Retype exactly what runs from the first line of the data to the line with "Someone rotated the brown", keeping both of those lines and skipping pictures.

Object change descriptions:
────

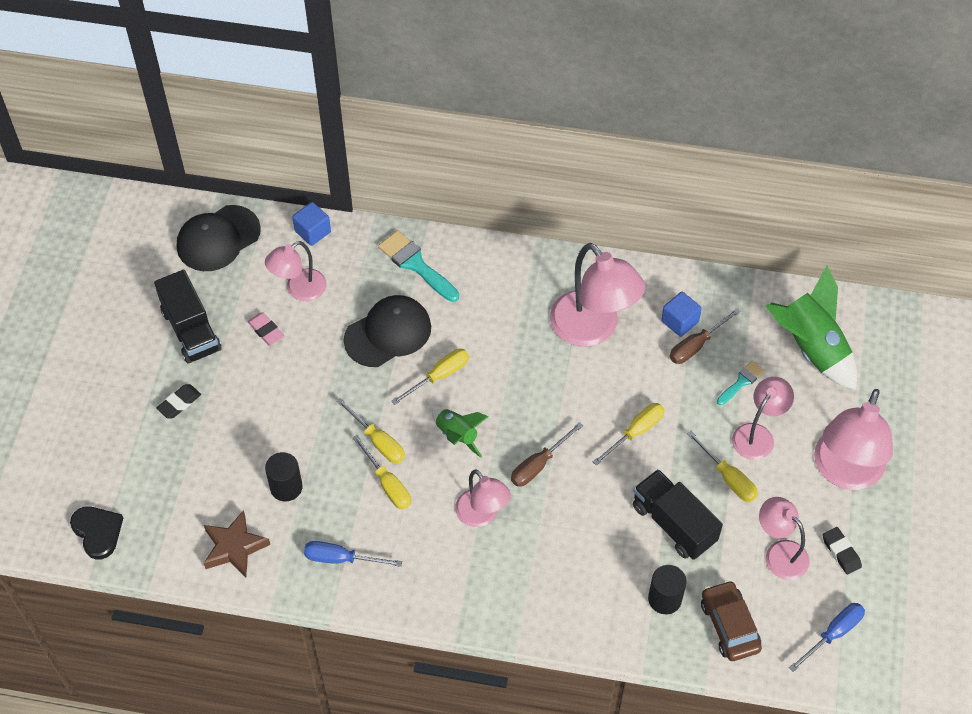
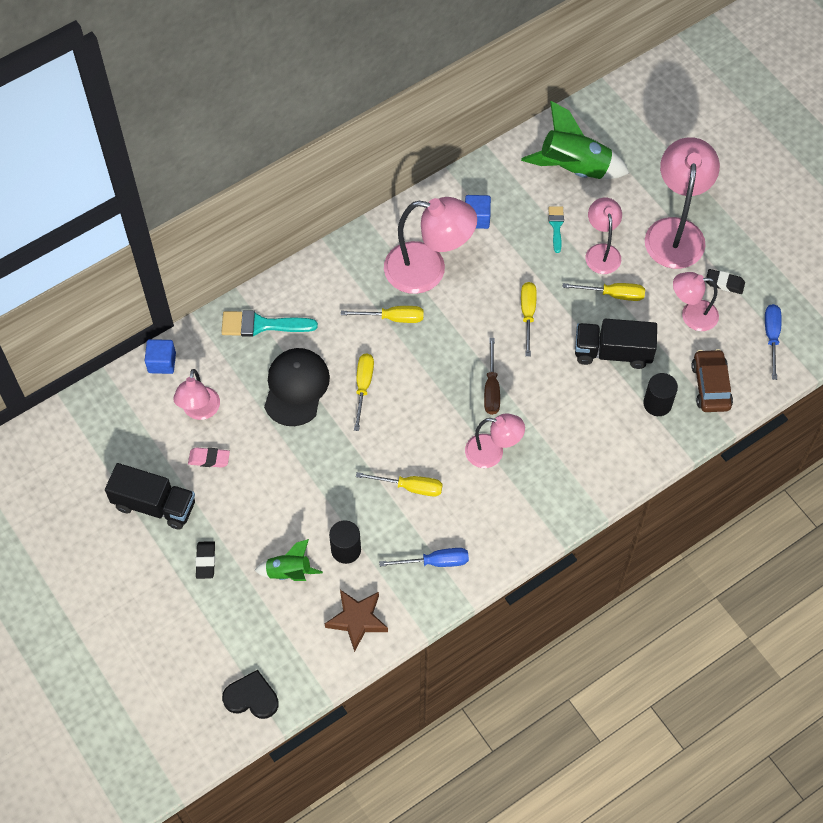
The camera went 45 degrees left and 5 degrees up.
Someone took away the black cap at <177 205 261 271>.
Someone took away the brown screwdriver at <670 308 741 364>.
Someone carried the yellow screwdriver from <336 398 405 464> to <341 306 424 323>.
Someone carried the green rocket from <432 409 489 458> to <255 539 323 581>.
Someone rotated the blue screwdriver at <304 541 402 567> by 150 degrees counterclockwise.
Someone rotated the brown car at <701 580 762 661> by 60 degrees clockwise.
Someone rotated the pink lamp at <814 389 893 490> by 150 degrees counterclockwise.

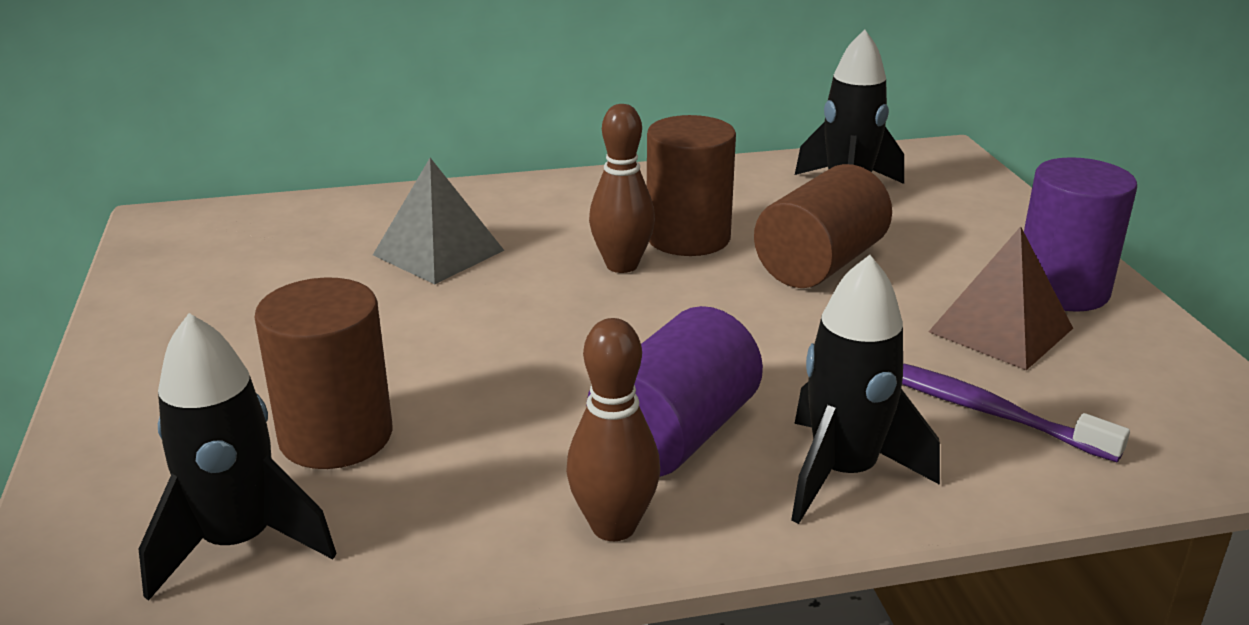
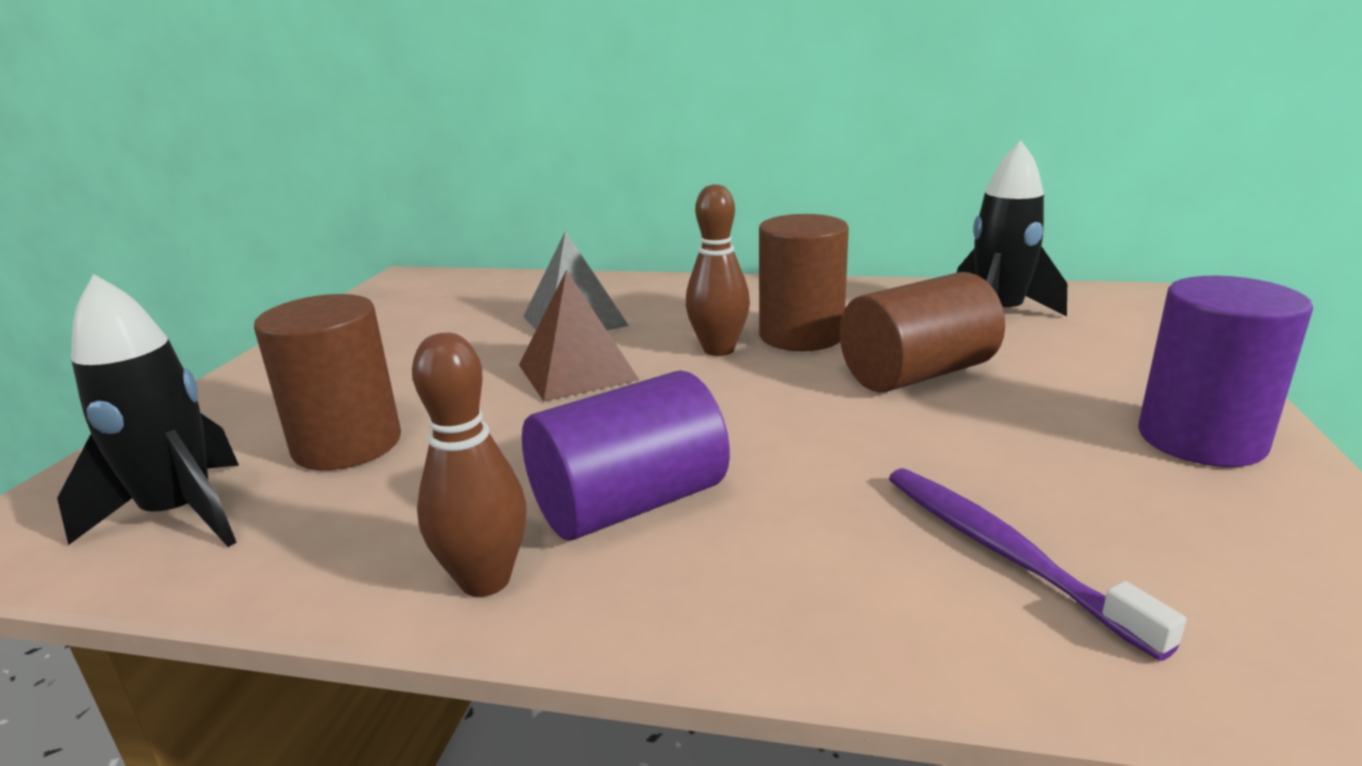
The camera went 25 degrees right and 5 degrees down.
Someone took away the black rocket at <791 255 940 524>.
Someone carried the brown pyramid from <929 226 1073 370> to <519 270 639 402>.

────

● **EXERCISE RESULT**
The camera went 45 degrees left and 5 degrees up.
Someone took away the black cap at <177 205 261 271>.
Someone took away the brown screwdriver at <670 308 741 364>.
Someone carried the yellow screwdriver from <336 398 405 464> to <341 306 424 323>.
Someone carried the green rocket from <432 409 489 458> to <255 539 323 581>.
Someone rotated the blue screwdriver at <304 541 402 567> by 150 degrees counterclockwise.
Someone rotated the brown car at <701 580 762 661> by 60 degrees clockwise.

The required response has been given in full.